### Exercise
The answer is a stretch of the material below, returned exactly: the line containing "(203, 250) = (270, 452): orange", the line containing "(508, 303) = (642, 460): red", and all lines between.

******************************

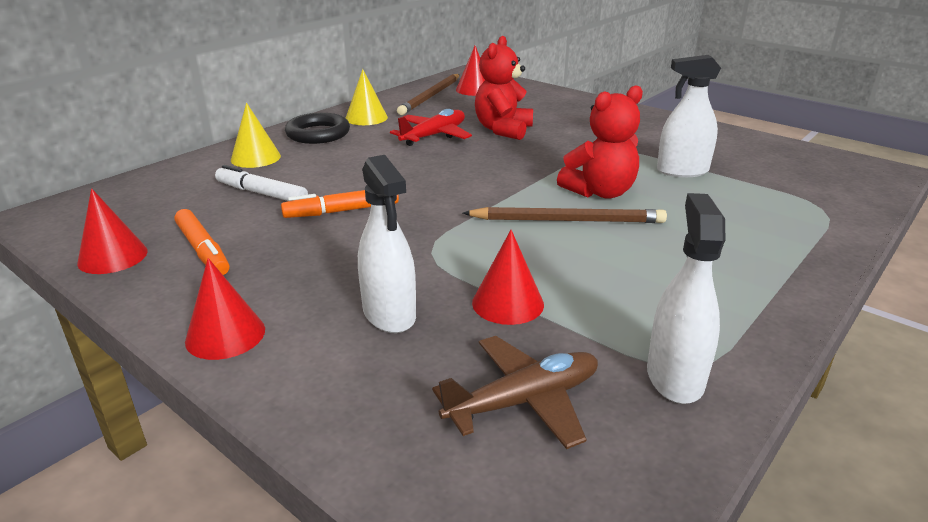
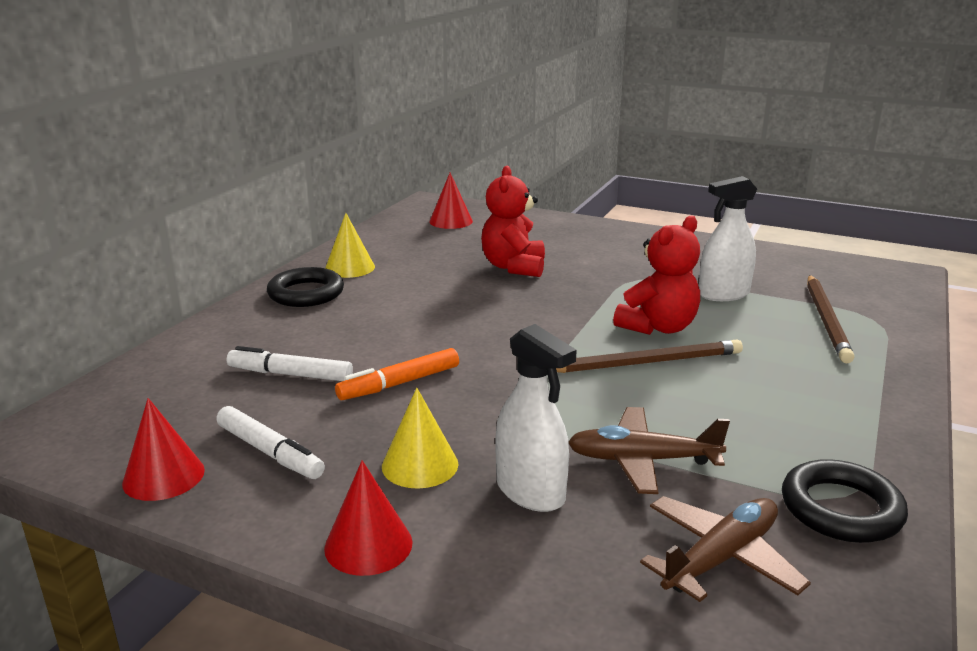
camera: 15 degrees left, 5 degrees down
(203, 250) = (270, 452): orange marker -> white marker
(255, 158) = (251, 331): yellow cone -> yellow cone (420, 465)
(431, 96) = (407, 234): brown pencil -> brown pencil (826, 320)
(434, 136) = (442, 282): red plane -> none
(508, 303) = (642, 460): red cone -> brown plane
(674, 377) = (841, 509): white spray bottle -> black ring

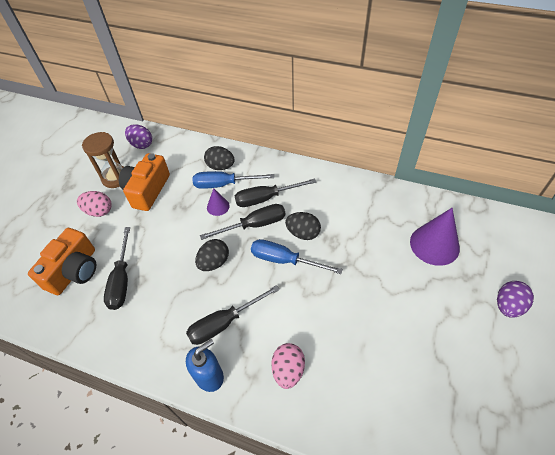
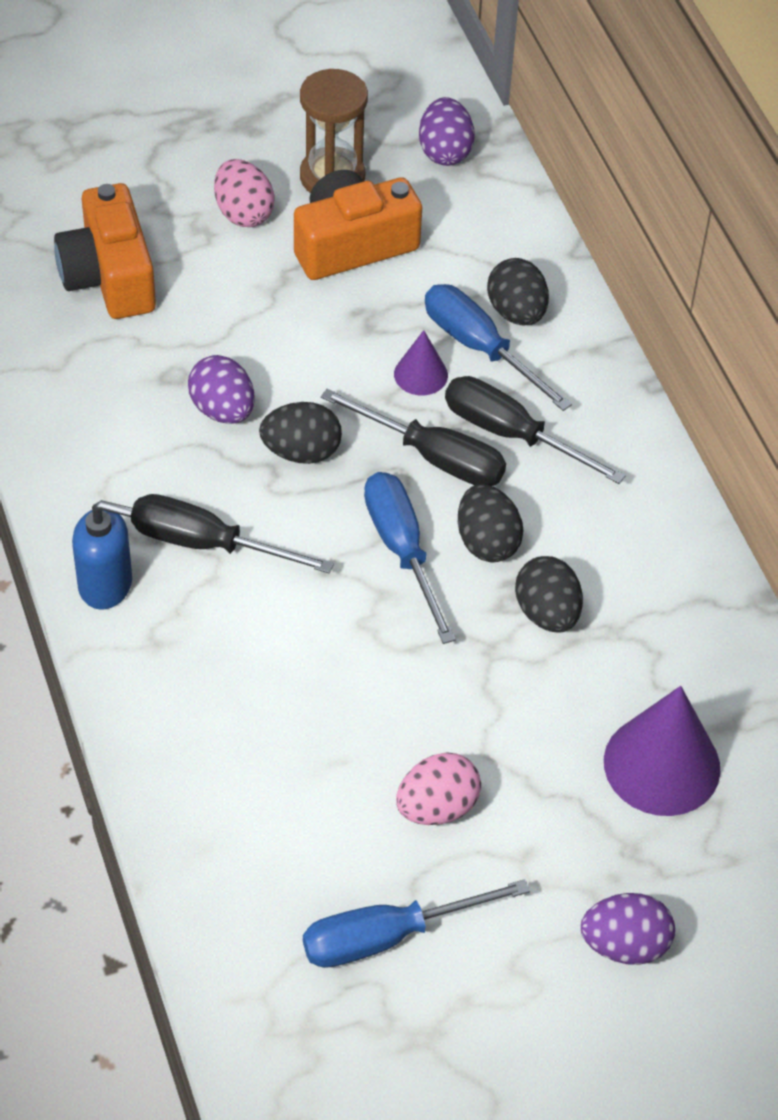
camera: 45 degrees right, 0 degrees up
(74, 271) = (109, 276): orange camera -> orange camera turned 90 degrees clockwise
(122, 280) = (152, 351): black screwdriver -> none
(171, 275) = (222, 410): none -> purple egg
(288, 370) = (206, 682): pink egg -> pink egg (437, 807)
(347, 236) = (547, 613): none -> black egg
(460, 387) = (388, 936): none -> blue screwdriver

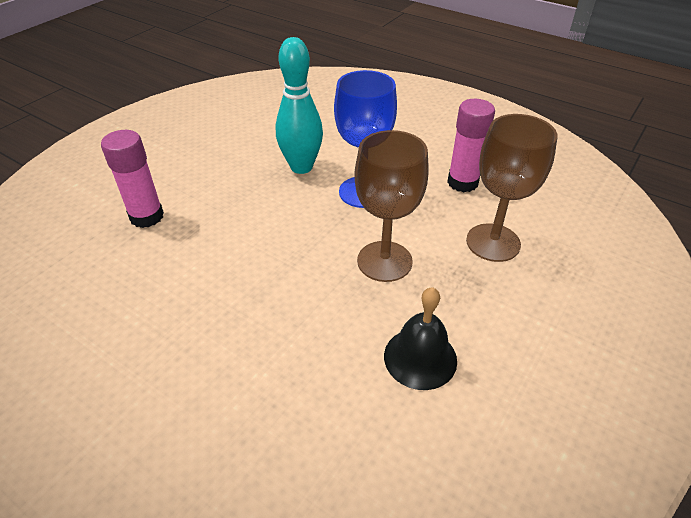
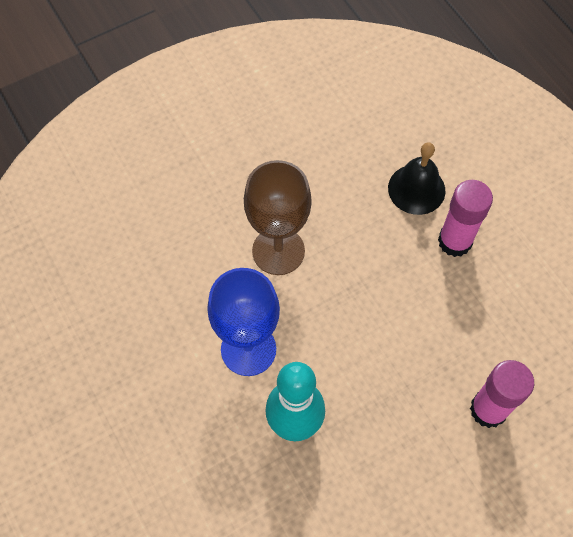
camera: 155 degrees left, 20 degrees up
(420, 358) = (302, 157): black bell -> black bell (416, 189)
(462, 182) = (136, 318): pink glue stick -> pink glue stick (455, 241)
(493, 242) = (170, 231): brown goblet -> none

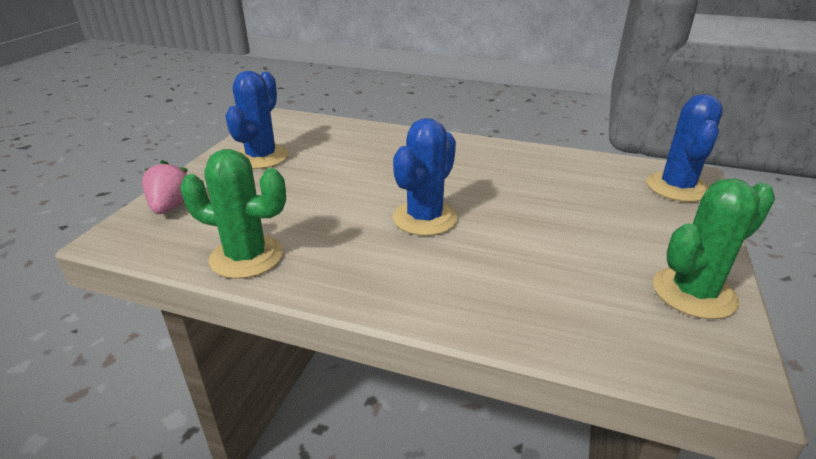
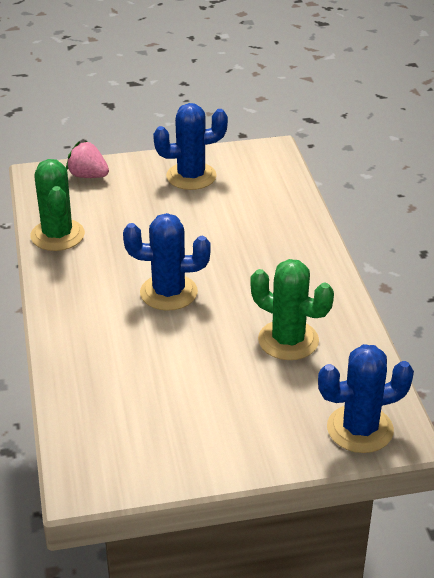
camera: 60 degrees right, 5 degrees up
(171, 206) = (88, 176): pink strawberry -> pink strawberry turned 120 degrees counterclockwise
(693, 293) = (171, 457): green cactus -> green cactus (288, 340)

******************************

### Finished exercise
(203, 250) = (270, 452): orange marker -> white marker
(255, 158) = (251, 331): yellow cone -> yellow cone (420, 465)
(431, 96) = (407, 234): brown pencil -> brown pencil (826, 320)
(434, 136) = (442, 282): red plane -> none
(508, 303) = (642, 460): red cone -> brown plane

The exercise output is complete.